> [Try it]: All the entries that follow must be written out again exactly.

● ● ● ● ●

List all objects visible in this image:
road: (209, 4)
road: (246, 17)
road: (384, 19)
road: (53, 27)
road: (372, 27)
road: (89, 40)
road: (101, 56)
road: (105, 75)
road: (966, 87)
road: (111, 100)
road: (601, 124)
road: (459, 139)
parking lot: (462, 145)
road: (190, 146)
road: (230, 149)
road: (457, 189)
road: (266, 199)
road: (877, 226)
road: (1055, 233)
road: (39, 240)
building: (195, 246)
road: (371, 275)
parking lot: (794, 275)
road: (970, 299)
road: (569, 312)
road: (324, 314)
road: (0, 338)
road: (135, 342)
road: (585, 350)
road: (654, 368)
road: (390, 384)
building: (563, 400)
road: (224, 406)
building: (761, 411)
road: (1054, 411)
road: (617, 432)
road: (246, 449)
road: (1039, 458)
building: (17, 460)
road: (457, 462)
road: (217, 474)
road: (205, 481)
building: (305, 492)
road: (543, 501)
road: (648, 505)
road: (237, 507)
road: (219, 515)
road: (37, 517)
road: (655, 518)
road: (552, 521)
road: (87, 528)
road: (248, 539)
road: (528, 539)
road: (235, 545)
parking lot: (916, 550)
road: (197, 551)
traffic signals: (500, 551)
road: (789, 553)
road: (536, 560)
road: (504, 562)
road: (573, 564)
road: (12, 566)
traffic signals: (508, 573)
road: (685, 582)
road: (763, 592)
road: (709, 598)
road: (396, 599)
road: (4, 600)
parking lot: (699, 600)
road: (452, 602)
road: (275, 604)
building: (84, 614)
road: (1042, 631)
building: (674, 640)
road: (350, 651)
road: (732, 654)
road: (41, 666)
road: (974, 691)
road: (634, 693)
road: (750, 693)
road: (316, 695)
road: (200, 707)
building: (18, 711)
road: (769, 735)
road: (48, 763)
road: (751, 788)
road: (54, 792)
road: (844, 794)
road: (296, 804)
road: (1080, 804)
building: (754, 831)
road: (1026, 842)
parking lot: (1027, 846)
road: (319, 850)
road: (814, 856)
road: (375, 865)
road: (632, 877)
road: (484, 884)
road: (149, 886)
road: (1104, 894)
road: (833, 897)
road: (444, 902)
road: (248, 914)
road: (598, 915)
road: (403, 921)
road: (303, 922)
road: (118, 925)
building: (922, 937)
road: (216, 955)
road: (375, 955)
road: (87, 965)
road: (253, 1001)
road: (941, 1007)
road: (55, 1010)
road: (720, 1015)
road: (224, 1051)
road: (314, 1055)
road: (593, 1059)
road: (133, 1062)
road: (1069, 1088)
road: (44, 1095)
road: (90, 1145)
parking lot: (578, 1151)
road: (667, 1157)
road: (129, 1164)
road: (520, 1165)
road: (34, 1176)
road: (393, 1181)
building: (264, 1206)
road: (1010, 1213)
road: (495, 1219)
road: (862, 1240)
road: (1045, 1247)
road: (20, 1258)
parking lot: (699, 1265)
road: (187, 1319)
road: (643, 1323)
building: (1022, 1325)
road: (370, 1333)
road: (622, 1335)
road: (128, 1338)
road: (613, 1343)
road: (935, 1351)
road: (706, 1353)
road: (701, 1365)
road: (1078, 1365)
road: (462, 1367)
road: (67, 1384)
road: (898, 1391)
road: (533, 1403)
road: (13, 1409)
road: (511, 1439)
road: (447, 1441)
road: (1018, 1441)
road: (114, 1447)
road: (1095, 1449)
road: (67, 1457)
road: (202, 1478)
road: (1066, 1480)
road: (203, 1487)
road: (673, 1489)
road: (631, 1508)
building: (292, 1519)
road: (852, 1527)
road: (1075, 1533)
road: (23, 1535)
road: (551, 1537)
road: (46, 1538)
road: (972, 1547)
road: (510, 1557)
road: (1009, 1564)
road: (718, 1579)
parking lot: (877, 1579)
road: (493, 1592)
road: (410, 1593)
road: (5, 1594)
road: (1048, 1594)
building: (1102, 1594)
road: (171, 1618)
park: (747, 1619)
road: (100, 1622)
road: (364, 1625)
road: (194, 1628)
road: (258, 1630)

● ● ● ● ●

> [Exercise output]:
List all objects visible in this image:
road: (209, 4)
road: (246, 17)
road: (384, 19)
road: (53, 27)
road: (372, 27)
road: (89, 40)
road: (101, 56)
road: (105, 75)
road: (966, 87)
road: (111, 100)
road: (601, 124)
road: (459, 139)
parking lot: (462, 145)
road: (190, 146)
road: (230, 149)
road: (457, 189)
road: (266, 199)
road: (877, 226)
road: (1055, 233)
road: (39, 240)
building: (195, 246)
road: (371, 275)
parking lot: (794, 275)
road: (970, 299)
road: (569, 312)
road: (324, 314)
road: (0, 338)
road: (135, 342)
road: (585, 350)
road: (654, 368)
road: (390, 384)
building: (563, 400)
road: (224, 406)
building: (761, 411)
road: (1054, 411)
road: (617, 432)
road: (246, 449)
road: (1039, 458)
building: (17, 460)
road: (457, 462)
road: (217, 474)
road: (205, 481)
building: (305, 492)
road: (543, 501)
road: (648, 505)
road: (237, 507)
road: (219, 515)
road: (37, 517)
road: (655, 518)
road: (552, 521)
road: (87, 528)
road: (248, 539)
road: (528, 539)
road: (235, 545)
parking lot: (916, 550)
road: (197, 551)
traffic signals: (500, 551)
road: (789, 553)
road: (536, 560)
road: (504, 562)
road: (573, 564)
road: (12, 566)
traffic signals: (508, 573)
road: (685, 582)
road: (763, 592)
road: (709, 598)
road: (396, 599)
road: (4, 600)
parking lot: (699, 600)
road: (452, 602)
road: (275, 604)
building: (84, 614)
road: (1042, 631)
building: (674, 640)
road: (350, 651)
road: (732, 654)
road: (41, 666)
road: (974, 691)
road: (634, 693)
road: (750, 693)
road: (316, 695)
road: (200, 707)
building: (18, 711)
road: (769, 735)
road: (48, 763)
road: (751, 788)
road: (54, 792)
road: (844, 794)
road: (296, 804)
road: (1080, 804)
building: (754, 831)
road: (1026, 842)
parking lot: (1027, 846)
road: (319, 850)
road: (814, 856)
road: (375, 865)
road: (632, 877)
road: (484, 884)
road: (149, 886)
road: (1104, 894)
road: (833, 897)
road: (444, 902)
road: (248, 914)
road: (598, 915)
road: (403, 921)
road: (303, 922)
road: (118, 925)
building: (922, 937)
road: (216, 955)
road: (375, 955)
road: (87, 965)
road: (253, 1001)
road: (941, 1007)
road: (55, 1010)
road: (720, 1015)
road: (224, 1051)
road: (314, 1055)
road: (593, 1059)
road: (133, 1062)
road: (1069, 1088)
road: (44, 1095)
road: (90, 1145)
parking lot: (578, 1151)
road: (667, 1157)
road: (129, 1164)
road: (520, 1165)
road: (34, 1176)
road: (393, 1181)
building: (264, 1206)
road: (1010, 1213)
road: (495, 1219)
road: (862, 1240)
road: (1045, 1247)
road: (20, 1258)
parking lot: (699, 1265)
road: (187, 1319)
road: (643, 1323)
building: (1022, 1325)
road: (370, 1333)
road: (622, 1335)
road: (128, 1338)
road: (613, 1343)
road: (935, 1351)
road: (706, 1353)
road: (701, 1365)
road: (1078, 1365)
road: (462, 1367)
road: (67, 1384)
road: (898, 1391)
road: (533, 1403)
road: (13, 1409)
road: (511, 1439)
road: (447, 1441)
road: (1018, 1441)
road: (114, 1447)
road: (1095, 1449)
road: (67, 1457)
road: (202, 1478)
road: (1066, 1480)
road: (203, 1487)
road: (673, 1489)
road: (631, 1508)
building: (292, 1519)
road: (852, 1527)
road: (1075, 1533)
road: (23, 1535)
road: (551, 1537)
road: (46, 1538)
road: (972, 1547)
road: (510, 1557)
road: (1009, 1564)
road: (718, 1579)
parking lot: (877, 1579)
road: (493, 1592)
road: (410, 1593)
road: (5, 1594)
road: (1048, 1594)
building: (1102, 1594)
road: (171, 1618)
park: (747, 1619)
road: (100, 1622)
road: (364, 1625)
road: (194, 1628)
road: (258, 1630)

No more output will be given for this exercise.